# [Data to use]
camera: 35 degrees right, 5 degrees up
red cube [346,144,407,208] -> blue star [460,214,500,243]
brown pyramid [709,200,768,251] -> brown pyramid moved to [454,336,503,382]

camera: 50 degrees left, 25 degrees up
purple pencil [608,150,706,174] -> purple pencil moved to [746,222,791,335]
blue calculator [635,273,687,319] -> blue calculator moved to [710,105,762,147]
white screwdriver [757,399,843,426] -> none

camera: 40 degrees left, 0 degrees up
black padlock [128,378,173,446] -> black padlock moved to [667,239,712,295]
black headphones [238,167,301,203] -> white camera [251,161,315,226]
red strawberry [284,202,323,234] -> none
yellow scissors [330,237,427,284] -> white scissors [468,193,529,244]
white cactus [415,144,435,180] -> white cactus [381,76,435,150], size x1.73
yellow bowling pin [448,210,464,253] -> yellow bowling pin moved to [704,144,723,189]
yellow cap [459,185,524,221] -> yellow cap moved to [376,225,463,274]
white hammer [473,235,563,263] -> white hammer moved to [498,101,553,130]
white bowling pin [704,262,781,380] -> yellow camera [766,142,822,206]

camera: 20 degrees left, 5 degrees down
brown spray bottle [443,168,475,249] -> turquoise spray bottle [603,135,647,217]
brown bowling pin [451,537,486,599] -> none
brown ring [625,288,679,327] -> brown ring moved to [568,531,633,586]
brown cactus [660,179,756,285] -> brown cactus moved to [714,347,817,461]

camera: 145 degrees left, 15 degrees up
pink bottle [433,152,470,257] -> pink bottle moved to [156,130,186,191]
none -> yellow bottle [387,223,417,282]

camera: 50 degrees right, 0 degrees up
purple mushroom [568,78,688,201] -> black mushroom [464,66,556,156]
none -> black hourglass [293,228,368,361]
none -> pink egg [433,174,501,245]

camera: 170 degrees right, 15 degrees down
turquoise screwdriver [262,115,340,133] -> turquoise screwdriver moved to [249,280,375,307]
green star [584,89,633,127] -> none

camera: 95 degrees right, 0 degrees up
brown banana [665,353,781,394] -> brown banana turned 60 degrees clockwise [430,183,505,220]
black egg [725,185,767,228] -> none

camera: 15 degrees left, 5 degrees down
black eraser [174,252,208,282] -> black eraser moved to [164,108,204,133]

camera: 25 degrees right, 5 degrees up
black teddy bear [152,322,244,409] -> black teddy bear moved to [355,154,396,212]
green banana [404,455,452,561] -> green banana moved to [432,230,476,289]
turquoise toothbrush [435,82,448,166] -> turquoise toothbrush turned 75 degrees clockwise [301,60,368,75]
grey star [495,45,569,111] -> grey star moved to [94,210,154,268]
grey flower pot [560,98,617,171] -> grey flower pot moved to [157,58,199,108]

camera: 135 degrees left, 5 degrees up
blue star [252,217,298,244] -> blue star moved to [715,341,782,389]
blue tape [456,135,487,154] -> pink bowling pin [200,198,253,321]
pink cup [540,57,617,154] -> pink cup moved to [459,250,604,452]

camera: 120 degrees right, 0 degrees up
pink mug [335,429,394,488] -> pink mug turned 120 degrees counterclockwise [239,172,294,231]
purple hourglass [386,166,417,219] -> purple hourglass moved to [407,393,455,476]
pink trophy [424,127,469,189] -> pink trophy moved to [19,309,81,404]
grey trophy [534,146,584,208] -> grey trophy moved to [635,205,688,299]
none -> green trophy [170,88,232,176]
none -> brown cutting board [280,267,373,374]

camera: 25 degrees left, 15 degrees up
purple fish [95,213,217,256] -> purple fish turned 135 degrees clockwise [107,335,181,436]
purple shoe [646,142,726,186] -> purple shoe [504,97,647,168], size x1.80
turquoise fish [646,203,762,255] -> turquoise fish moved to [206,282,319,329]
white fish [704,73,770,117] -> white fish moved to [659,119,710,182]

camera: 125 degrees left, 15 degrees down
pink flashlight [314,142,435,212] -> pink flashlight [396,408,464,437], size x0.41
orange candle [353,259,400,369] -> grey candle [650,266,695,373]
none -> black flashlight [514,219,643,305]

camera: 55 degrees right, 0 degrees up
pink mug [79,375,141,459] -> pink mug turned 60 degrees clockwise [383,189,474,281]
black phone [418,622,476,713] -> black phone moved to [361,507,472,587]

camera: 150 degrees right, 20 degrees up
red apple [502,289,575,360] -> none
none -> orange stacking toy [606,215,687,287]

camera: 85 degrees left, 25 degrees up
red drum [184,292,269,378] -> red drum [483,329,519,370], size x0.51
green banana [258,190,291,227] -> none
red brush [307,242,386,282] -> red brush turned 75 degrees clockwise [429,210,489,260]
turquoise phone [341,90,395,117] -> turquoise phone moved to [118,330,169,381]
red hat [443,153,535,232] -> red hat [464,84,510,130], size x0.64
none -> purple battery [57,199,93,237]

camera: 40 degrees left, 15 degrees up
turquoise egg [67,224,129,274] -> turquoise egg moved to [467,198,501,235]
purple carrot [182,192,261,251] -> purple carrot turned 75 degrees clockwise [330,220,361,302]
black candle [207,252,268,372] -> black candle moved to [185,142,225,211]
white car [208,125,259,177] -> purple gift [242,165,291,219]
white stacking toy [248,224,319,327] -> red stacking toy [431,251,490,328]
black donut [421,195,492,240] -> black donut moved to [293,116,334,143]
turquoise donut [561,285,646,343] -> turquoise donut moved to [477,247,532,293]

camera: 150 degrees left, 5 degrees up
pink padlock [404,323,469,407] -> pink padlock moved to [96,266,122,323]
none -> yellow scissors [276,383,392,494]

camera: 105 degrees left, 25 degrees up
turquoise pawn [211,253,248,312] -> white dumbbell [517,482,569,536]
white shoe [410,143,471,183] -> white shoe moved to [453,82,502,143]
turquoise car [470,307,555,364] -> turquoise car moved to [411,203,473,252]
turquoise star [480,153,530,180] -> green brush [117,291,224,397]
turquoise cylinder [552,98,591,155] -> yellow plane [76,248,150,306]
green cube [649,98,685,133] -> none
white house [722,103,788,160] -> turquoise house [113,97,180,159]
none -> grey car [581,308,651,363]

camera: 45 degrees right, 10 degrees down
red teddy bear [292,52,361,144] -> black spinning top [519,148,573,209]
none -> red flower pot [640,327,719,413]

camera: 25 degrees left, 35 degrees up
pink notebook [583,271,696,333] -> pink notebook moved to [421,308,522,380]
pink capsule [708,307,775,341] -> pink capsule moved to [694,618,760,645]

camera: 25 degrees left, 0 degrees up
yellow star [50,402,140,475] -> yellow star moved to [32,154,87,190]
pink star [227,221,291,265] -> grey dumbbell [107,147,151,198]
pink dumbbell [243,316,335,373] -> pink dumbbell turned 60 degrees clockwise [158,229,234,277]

# [Task prompt]
Each line from the beginning of the entries to the line with "camera: 145 degrees left, 15 degrees up" must be repeated exactly, with both end lines kept and no other lines given.

# [Your solution]
camera: 35 degrees right, 5 degrees up
red cube [346,144,407,208] -> blue star [460,214,500,243]
brown pyramid [709,200,768,251] -> brown pyramid moved to [454,336,503,382]

camera: 50 degrees left, 25 degrees up
purple pencil [608,150,706,174] -> purple pencil moved to [746,222,791,335]
blue calculator [635,273,687,319] -> blue calculator moved to [710,105,762,147]
white screwdriver [757,399,843,426] -> none

camera: 40 degrees left, 0 degrees up
black padlock [128,378,173,446] -> black padlock moved to [667,239,712,295]
black headphones [238,167,301,203] -> white camera [251,161,315,226]
red strawberry [284,202,323,234] -> none
yellow scissors [330,237,427,284] -> white scissors [468,193,529,244]
white cactus [415,144,435,180] -> white cactus [381,76,435,150], size x1.73
yellow bowling pin [448,210,464,253] -> yellow bowling pin moved to [704,144,723,189]
yellow cap [459,185,524,221] -> yellow cap moved to [376,225,463,274]
white hammer [473,235,563,263] -> white hammer moved to [498,101,553,130]
white bowling pin [704,262,781,380] -> yellow camera [766,142,822,206]

camera: 20 degrees left, 5 degrees down
brown spray bottle [443,168,475,249] -> turquoise spray bottle [603,135,647,217]
brown bowling pin [451,537,486,599] -> none
brown ring [625,288,679,327] -> brown ring moved to [568,531,633,586]
brown cactus [660,179,756,285] -> brown cactus moved to [714,347,817,461]

camera: 145 degrees left, 15 degrees up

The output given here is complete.